**Your instructions:** Make an exact copy of the entries below and leave any picture out of it.

**Input data:**
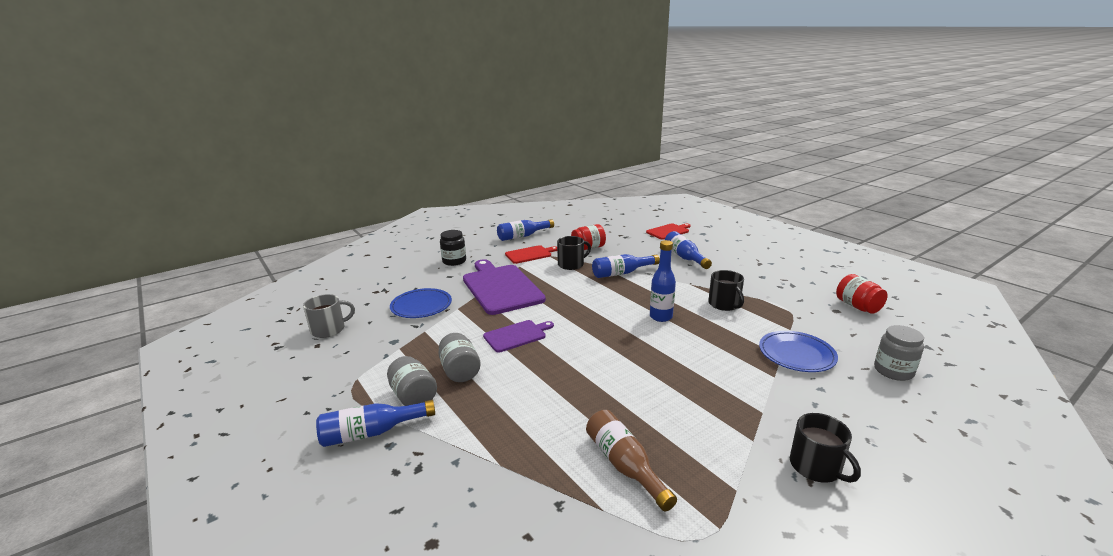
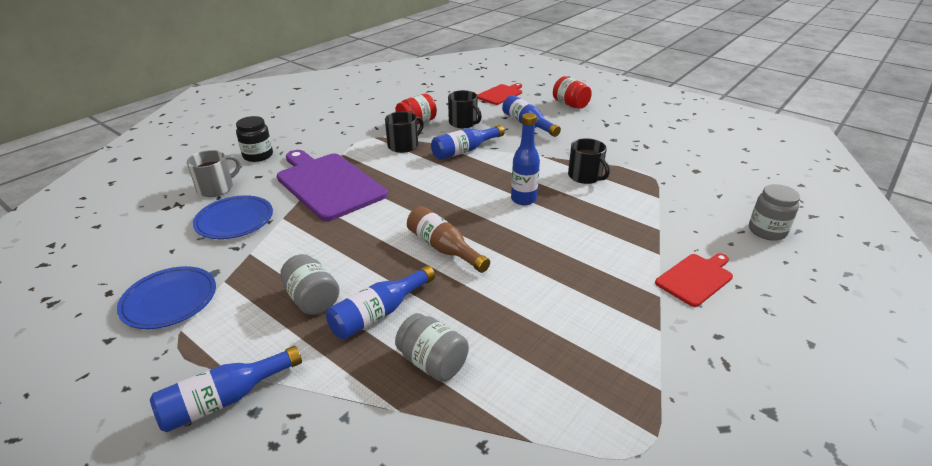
camera: 15 degrees left, 10 degrees up
(329, 329) = (118, 268): grey mug -> grey mug (216, 188)
(413, 396) = (264, 342): grey jar -> grey jar (432, 362)
(517, 335) = (367, 244): purple cutting board -> none
(523, 236) = (334, 114): blue bottle -> blue bottle (379, 313)
(530, 254) = (350, 137): red cutting board -> red cutting board (695, 278)
(624, 465) = (539, 384): brown bottle -> brown bottle (443, 248)
(796, 354) = (673, 225): blue plate -> blue plate (169, 300)
(816, 467) = (728, 348): black mug -> black mug (463, 123)
(857, 306) = (714, 163): red jar -> red jar (570, 104)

**Response to the exercise:**
camera: 15 degrees left, 10 degrees up
(329, 329) = (118, 268): grey mug -> grey mug (216, 188)
(413, 396) = (264, 342): grey jar -> grey jar (432, 362)
(517, 335) = (367, 244): purple cutting board -> none
(523, 236) = (334, 114): blue bottle -> blue bottle (379, 313)
(530, 254) = (350, 137): red cutting board -> red cutting board (695, 278)
(624, 465) = (539, 384): brown bottle -> brown bottle (443, 248)
(796, 354) = (673, 225): blue plate -> blue plate (169, 300)
(816, 467) = (728, 348): black mug -> black mug (463, 123)
(857, 306) = (714, 163): red jar -> red jar (570, 104)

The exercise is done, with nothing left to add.